▸ Provided records:

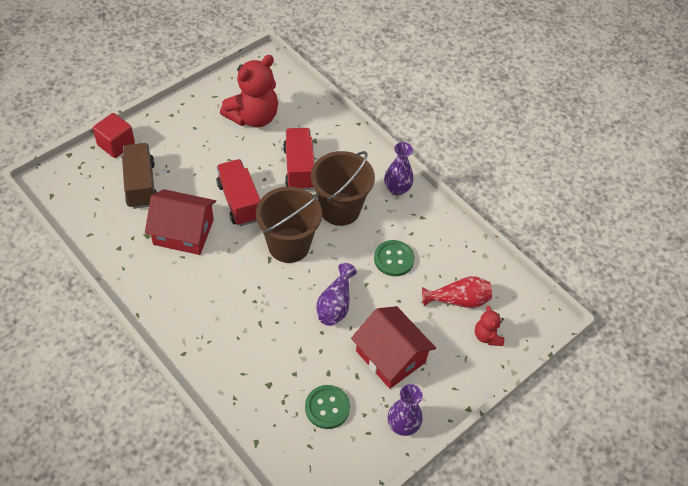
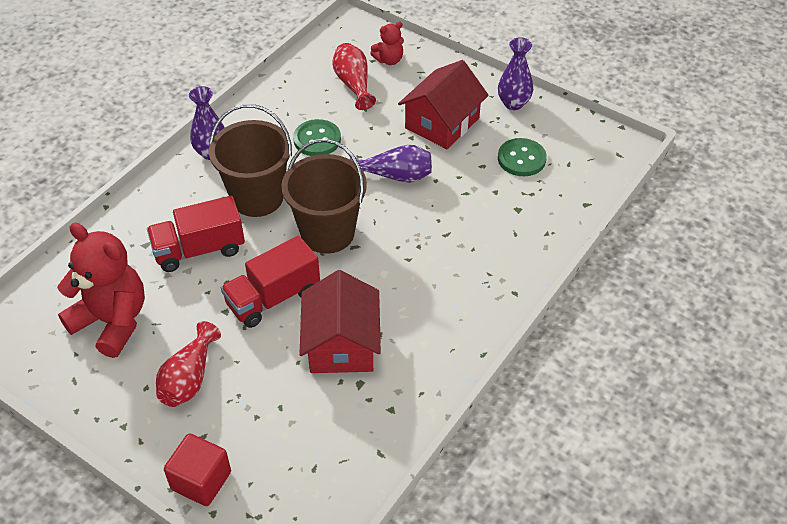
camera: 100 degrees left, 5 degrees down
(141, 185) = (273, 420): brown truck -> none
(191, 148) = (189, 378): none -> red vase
* * *
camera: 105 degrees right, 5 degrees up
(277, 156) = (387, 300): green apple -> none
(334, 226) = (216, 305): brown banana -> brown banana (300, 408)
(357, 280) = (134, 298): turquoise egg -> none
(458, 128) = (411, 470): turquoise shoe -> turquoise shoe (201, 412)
--
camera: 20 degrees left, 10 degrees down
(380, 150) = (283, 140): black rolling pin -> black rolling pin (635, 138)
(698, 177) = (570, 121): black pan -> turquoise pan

▸ Assignment: All lines above between those holding "camera: 100 degrees left, 5 degrees down" and "(191, 148) = (189, 378): none -> red vase", inclusive, must be set down unchanged, and no other line may be included.

▸ Problem solution:
camera: 100 degrees left, 5 degrees down
(141, 185) = (273, 420): brown truck -> none
(191, 148) = (189, 378): none -> red vase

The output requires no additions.